## [Task]
Every line from the beginning of the records below up to the one holding "U1 pin VCC: VS -> GND" should be quoted exactly; leave out the rest.

START Supplied data

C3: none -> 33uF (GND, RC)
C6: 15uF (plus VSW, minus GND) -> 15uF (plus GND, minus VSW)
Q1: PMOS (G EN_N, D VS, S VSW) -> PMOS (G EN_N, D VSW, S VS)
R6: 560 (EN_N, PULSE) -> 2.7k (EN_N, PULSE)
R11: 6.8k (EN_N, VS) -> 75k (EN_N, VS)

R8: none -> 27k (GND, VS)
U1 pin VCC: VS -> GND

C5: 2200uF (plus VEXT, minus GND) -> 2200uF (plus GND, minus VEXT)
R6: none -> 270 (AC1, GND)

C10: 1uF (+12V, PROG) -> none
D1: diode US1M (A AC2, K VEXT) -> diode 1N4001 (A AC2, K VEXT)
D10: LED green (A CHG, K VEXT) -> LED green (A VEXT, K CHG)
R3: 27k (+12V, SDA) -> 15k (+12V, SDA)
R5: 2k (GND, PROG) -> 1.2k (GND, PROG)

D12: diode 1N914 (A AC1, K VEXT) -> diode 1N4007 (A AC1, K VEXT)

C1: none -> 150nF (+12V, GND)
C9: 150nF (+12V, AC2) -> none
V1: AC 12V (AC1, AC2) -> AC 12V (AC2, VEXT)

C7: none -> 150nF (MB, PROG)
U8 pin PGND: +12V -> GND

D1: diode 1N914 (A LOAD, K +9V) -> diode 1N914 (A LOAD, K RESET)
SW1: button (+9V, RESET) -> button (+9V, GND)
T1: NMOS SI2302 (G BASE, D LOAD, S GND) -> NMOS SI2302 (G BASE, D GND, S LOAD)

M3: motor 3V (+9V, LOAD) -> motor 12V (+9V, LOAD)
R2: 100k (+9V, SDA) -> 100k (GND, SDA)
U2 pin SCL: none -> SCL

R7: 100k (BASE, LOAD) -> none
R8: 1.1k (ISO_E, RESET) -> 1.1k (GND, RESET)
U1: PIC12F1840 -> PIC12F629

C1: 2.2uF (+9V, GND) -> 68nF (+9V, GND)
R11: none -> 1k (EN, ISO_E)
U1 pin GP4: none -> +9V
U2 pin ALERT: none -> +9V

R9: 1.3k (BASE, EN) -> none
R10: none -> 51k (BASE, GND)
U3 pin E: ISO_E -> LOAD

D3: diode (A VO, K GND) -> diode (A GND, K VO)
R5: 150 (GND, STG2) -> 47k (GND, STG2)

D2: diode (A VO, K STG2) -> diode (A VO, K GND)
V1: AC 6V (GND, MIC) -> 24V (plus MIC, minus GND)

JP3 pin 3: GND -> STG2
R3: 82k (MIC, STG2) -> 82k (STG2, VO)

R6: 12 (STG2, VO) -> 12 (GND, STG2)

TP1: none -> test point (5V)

END Supplied data

## [Solution to the exercise]
C3: none -> 33uF (GND, RC)
C6: 15uF (plus VSW, minus GND) -> 15uF (plus GND, minus VSW)
Q1: PMOS (G EN_N, D VS, S VSW) -> PMOS (G EN_N, D VSW, S VS)
R6: 560 (EN_N, PULSE) -> 2.7k (EN_N, PULSE)
R11: 6.8k (EN_N, VS) -> 75k (EN_N, VS)

R8: none -> 27k (GND, VS)
U1 pin VCC: VS -> GND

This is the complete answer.